To do: Beginning at the line that contains "none -> pink brick E9 level 1" and ending at the last line of the entries, write out each line exactly; include nothing outside that span.

Given data:
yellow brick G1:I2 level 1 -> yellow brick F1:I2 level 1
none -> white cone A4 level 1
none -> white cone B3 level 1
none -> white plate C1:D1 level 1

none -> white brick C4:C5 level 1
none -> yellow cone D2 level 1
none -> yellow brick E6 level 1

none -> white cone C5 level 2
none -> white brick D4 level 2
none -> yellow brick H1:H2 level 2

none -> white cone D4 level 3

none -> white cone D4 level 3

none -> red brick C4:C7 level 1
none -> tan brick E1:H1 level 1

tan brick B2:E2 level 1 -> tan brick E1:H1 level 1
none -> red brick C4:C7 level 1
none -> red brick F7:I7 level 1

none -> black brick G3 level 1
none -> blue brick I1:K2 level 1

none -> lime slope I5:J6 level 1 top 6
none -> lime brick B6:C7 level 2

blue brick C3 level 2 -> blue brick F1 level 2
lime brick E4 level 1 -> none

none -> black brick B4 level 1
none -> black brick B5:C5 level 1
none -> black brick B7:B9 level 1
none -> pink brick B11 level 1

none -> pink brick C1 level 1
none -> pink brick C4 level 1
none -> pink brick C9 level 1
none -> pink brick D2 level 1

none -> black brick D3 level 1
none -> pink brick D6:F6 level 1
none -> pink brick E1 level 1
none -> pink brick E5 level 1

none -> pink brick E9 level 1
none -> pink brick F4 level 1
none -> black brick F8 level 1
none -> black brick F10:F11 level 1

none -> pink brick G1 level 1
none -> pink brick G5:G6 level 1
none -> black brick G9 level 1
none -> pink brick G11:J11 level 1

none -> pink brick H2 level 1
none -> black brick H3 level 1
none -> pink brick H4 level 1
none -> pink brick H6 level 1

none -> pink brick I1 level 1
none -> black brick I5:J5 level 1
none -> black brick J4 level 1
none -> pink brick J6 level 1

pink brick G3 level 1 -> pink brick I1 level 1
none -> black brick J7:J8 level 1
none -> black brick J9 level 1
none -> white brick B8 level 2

Result below:
none -> pink brick E9 level 1
none -> pink brick F4 level 1
none -> black brick F8 level 1
none -> black brick F10:F11 level 1

none -> pink brick G1 level 1
none -> pink brick G5:G6 level 1
none -> black brick G9 level 1
none -> pink brick G11:J11 level 1

none -> pink brick H2 level 1
none -> black brick H3 level 1
none -> pink brick H4 level 1
none -> pink brick H6 level 1

none -> pink brick I1 level 1
none -> black brick I5:J5 level 1
none -> black brick J4 level 1
none -> pink brick J6 level 1

pink brick G3 level 1 -> pink brick I1 level 1
none -> black brick J7:J8 level 1
none -> black brick J9 level 1
none -> white brick B8 level 2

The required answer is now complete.